Problem>
Find every line below with the word "none" in it, and copy each one.

━━━

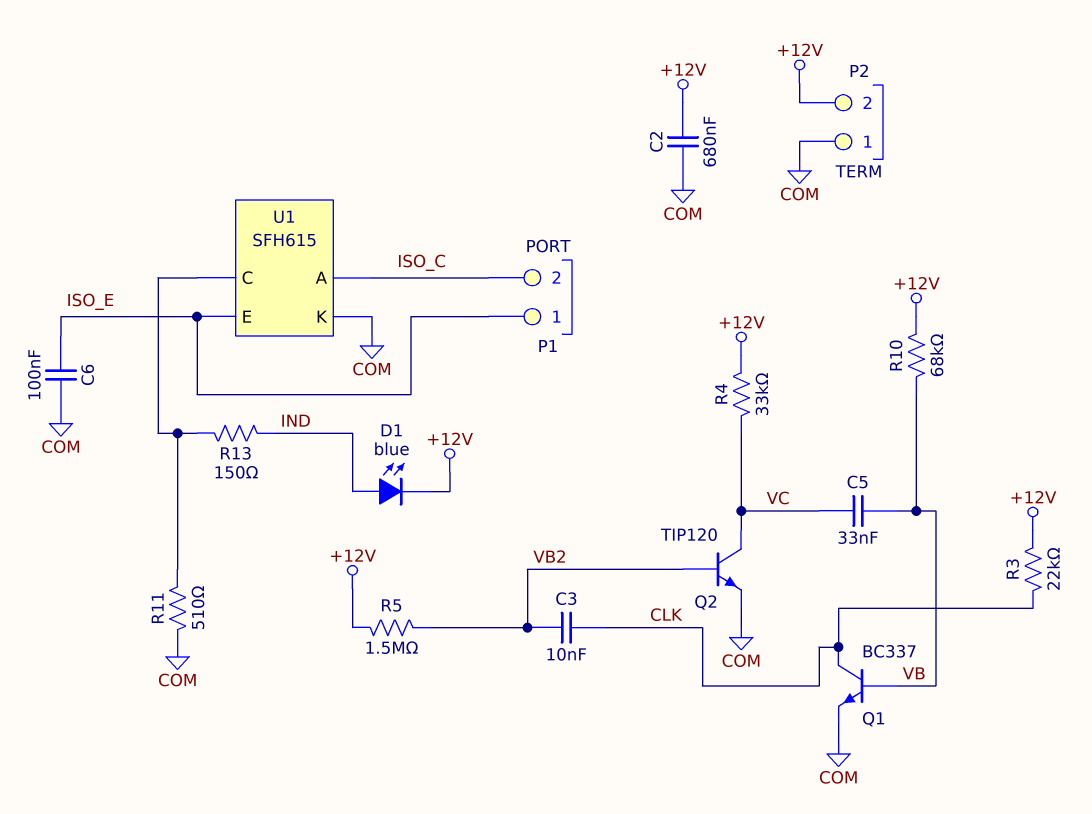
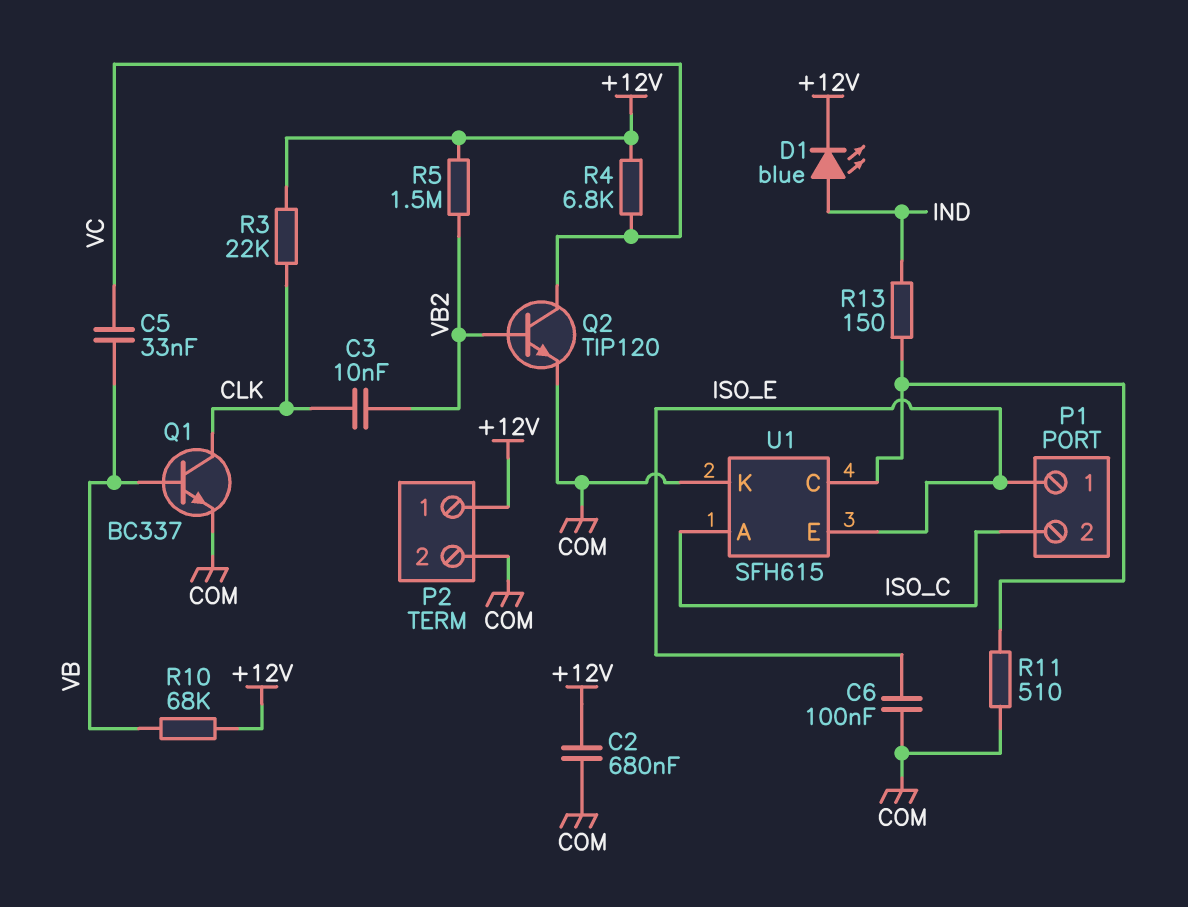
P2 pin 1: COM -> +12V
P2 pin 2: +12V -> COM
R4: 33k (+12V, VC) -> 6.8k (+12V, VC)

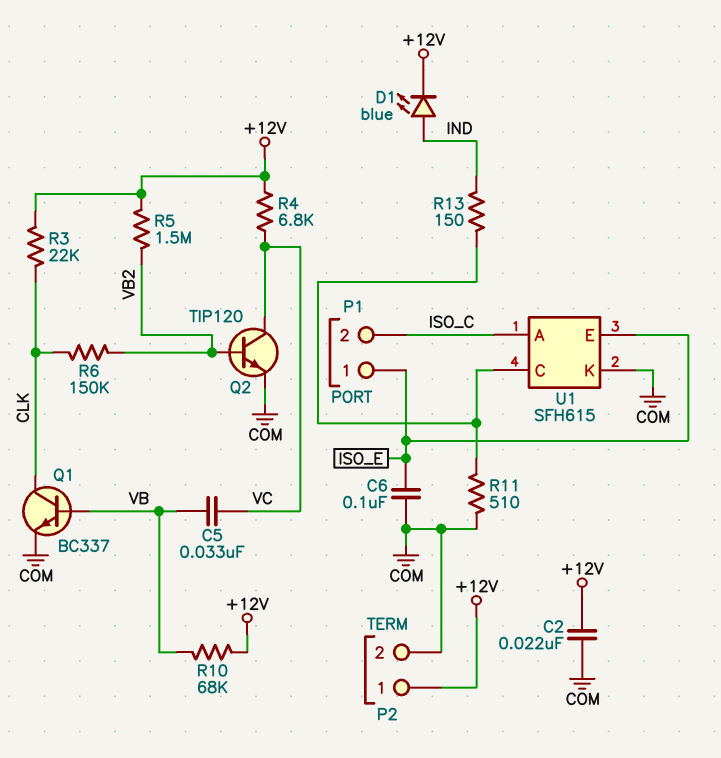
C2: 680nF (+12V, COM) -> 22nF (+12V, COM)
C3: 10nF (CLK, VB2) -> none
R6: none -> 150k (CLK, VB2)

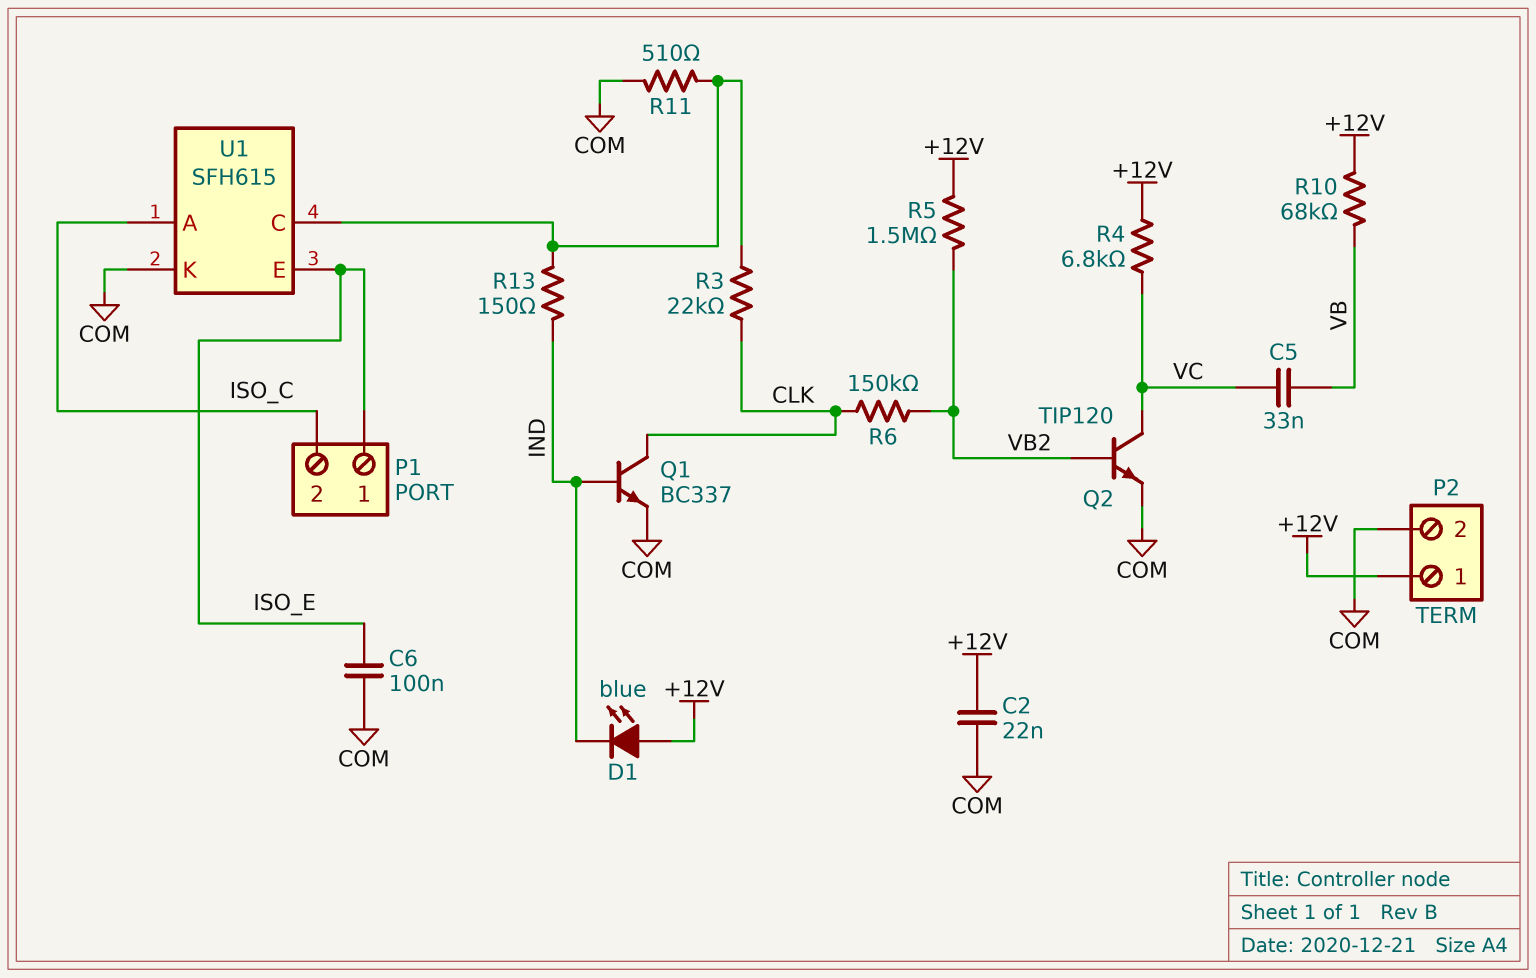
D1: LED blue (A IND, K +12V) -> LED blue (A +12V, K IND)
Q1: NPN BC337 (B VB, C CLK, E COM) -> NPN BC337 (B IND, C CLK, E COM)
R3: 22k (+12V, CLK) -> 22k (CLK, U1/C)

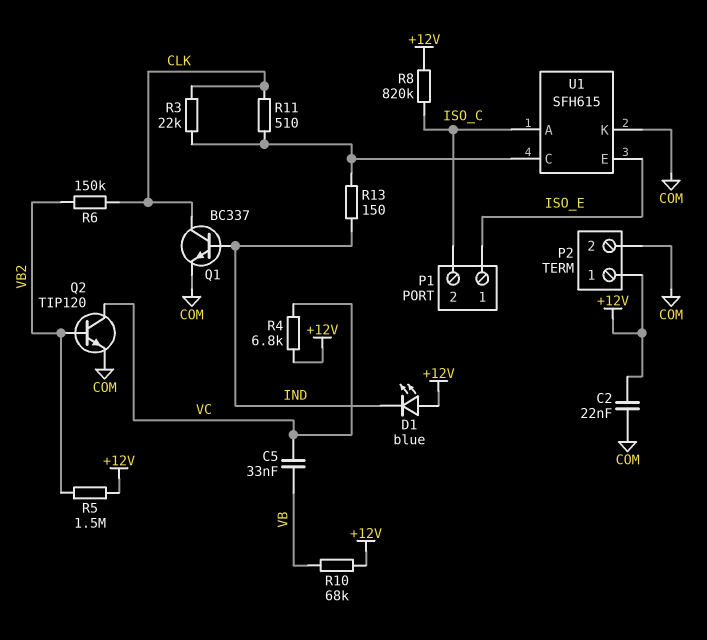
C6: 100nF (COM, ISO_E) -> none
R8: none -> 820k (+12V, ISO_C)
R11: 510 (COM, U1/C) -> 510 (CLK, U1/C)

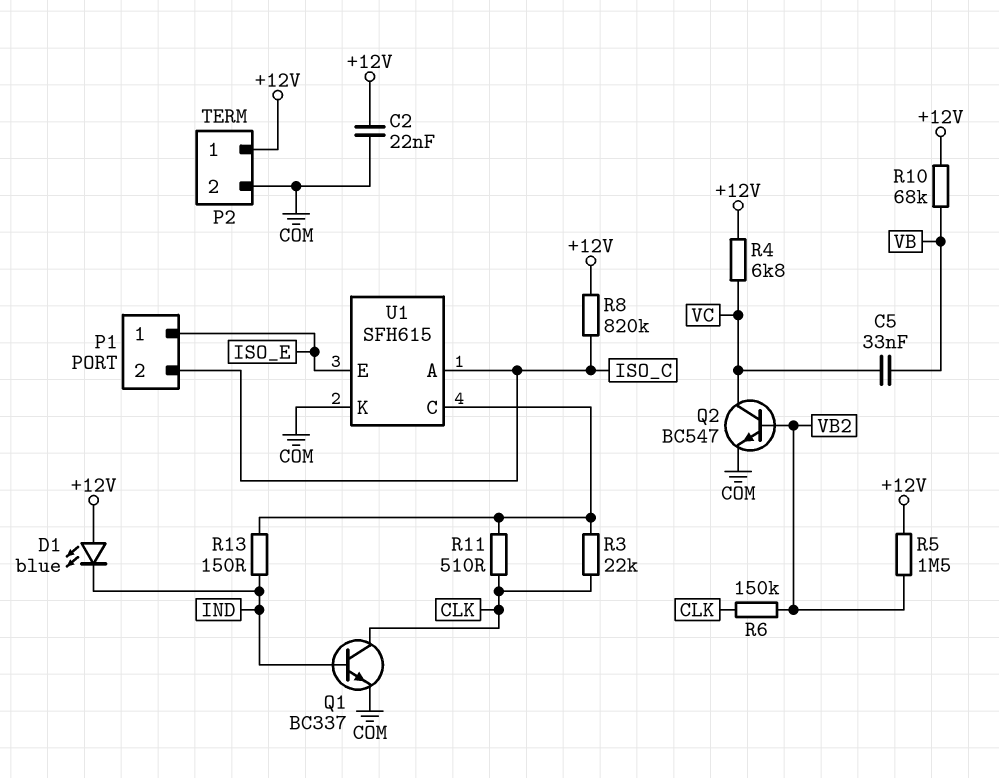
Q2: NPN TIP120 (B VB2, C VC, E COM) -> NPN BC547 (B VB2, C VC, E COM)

━━━

Solution>
C3: 10nF (CLK, VB2) -> none
R6: none -> 150k (CLK, VB2)
C6: 100nF (COM, ISO_E) -> none
R8: none -> 820k (+12V, ISO_C)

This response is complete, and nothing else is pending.